Task objective → From the records below, extract only the lines running from the line with "BUTTON1 pin SIG: D2 -> D13" to the line with "PIXELS3 pin DIN: D27 -> D19", both lines included, reproducing them exactly.

Dataset records →
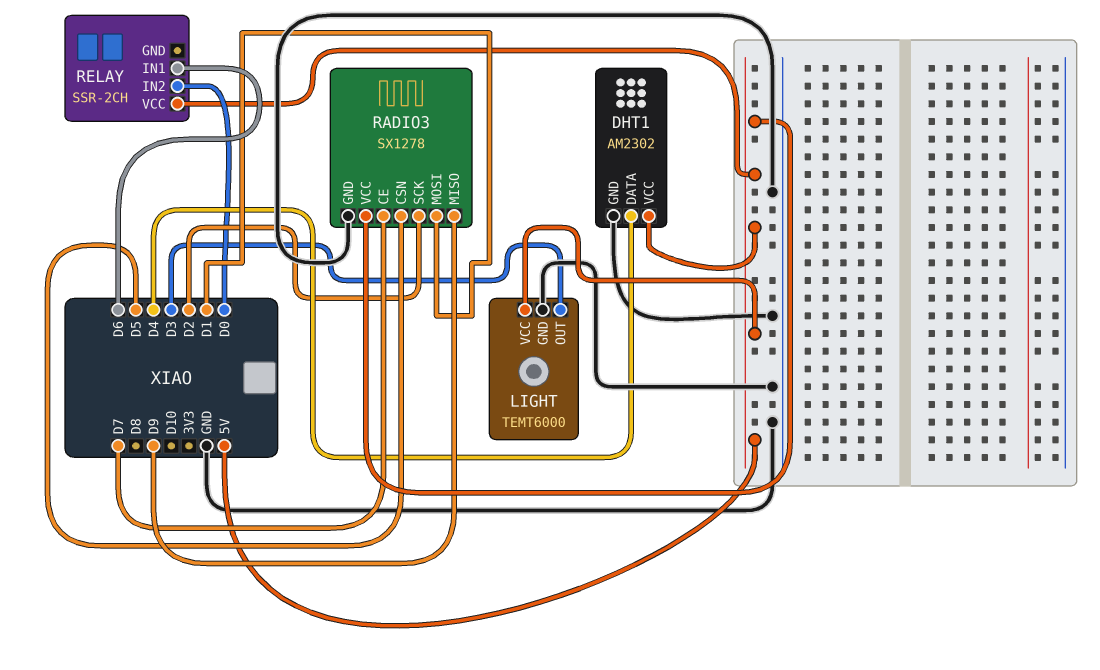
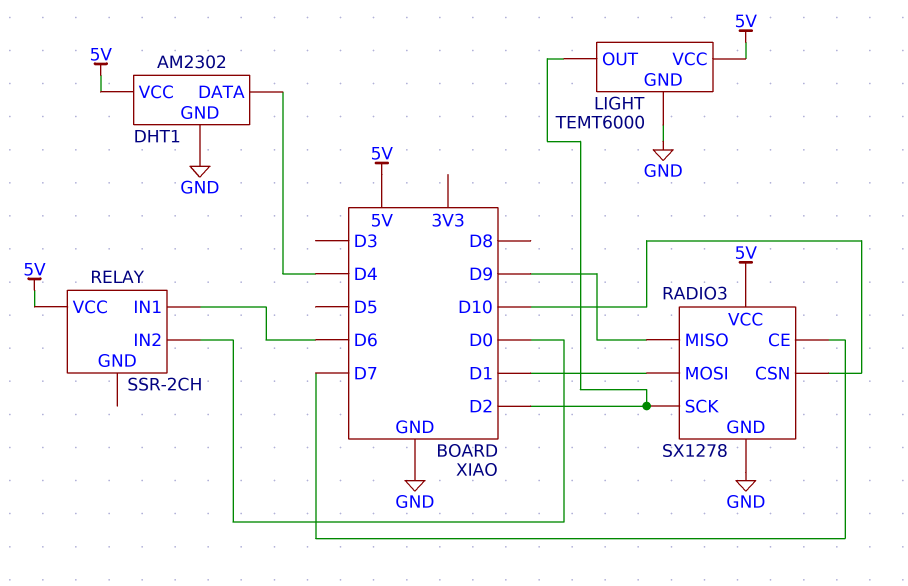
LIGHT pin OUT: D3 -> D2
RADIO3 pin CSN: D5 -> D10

* * *

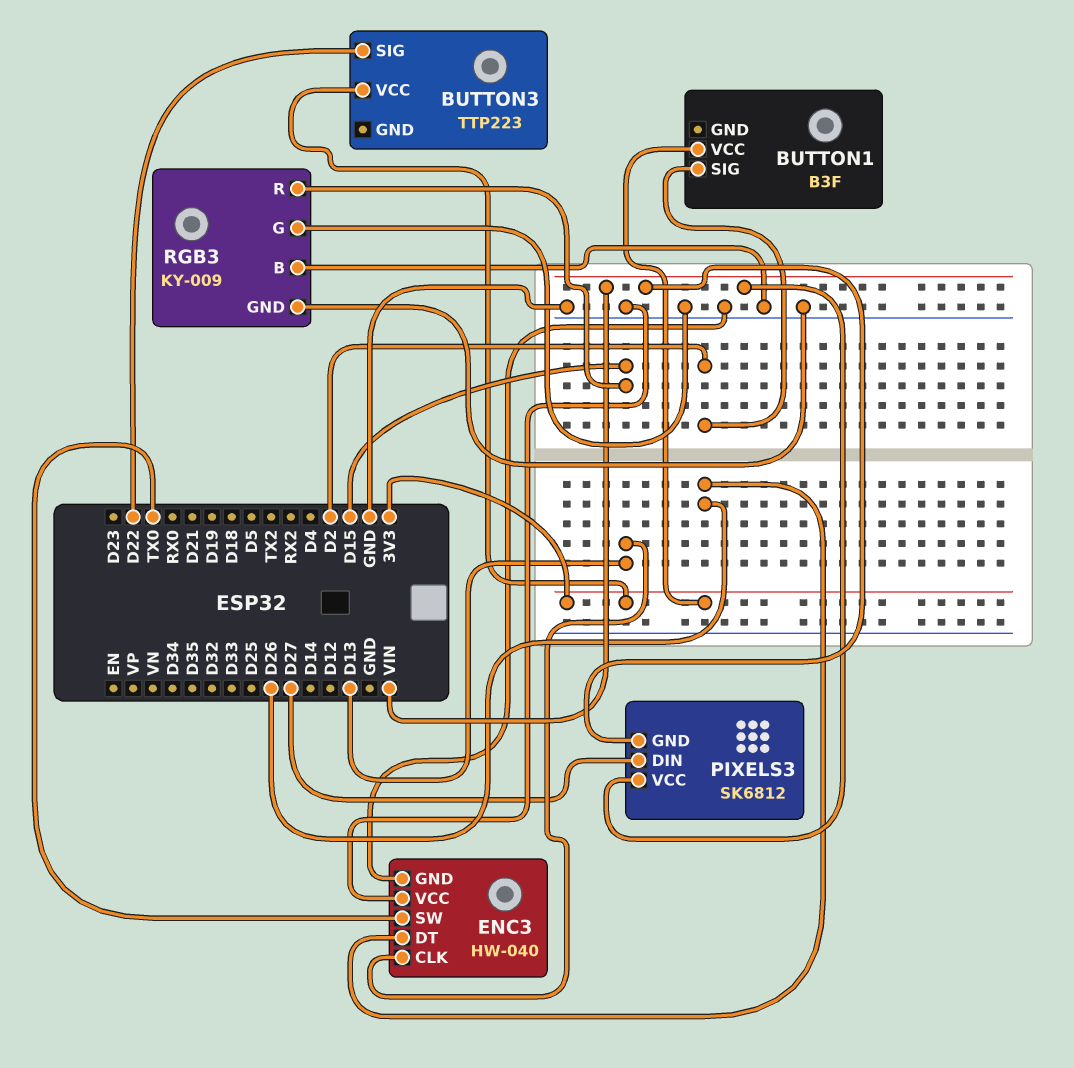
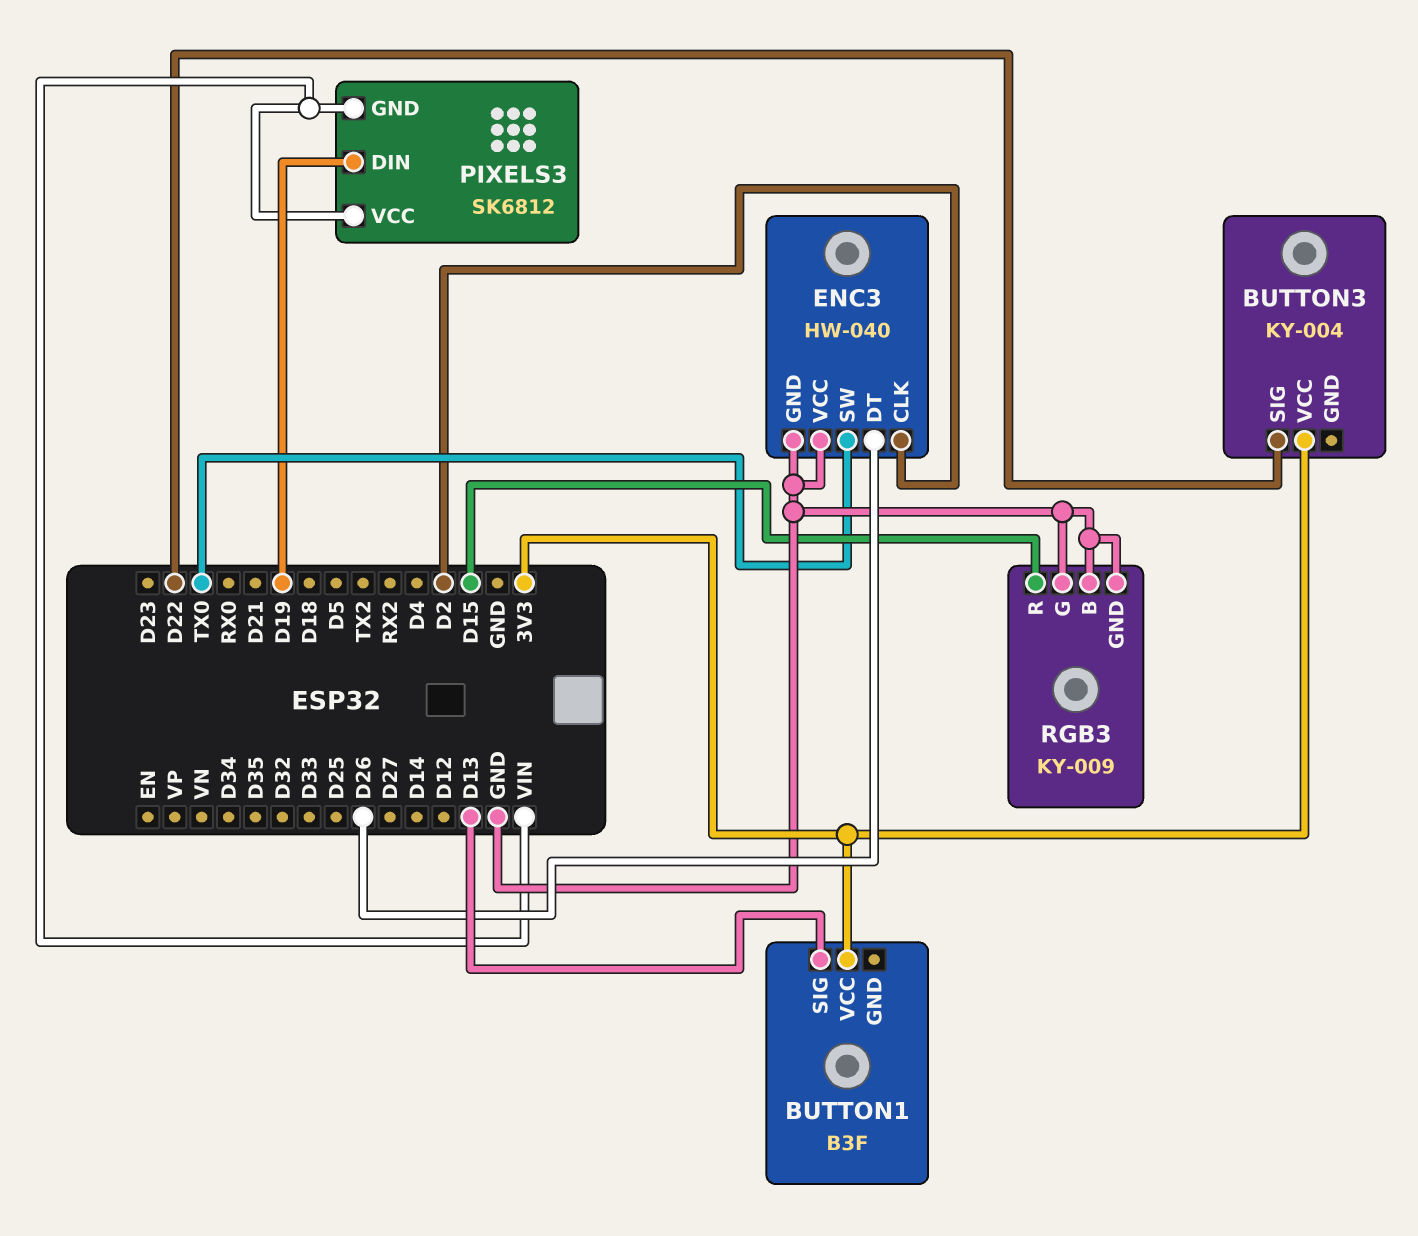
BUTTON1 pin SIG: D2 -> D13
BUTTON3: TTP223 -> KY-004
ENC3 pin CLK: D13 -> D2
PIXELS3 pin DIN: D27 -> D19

Task output →
BUTTON1 pin SIG: D2 -> D13
BUTTON3: TTP223 -> KY-004
ENC3 pin CLK: D13 -> D2
PIXELS3 pin DIN: D27 -> D19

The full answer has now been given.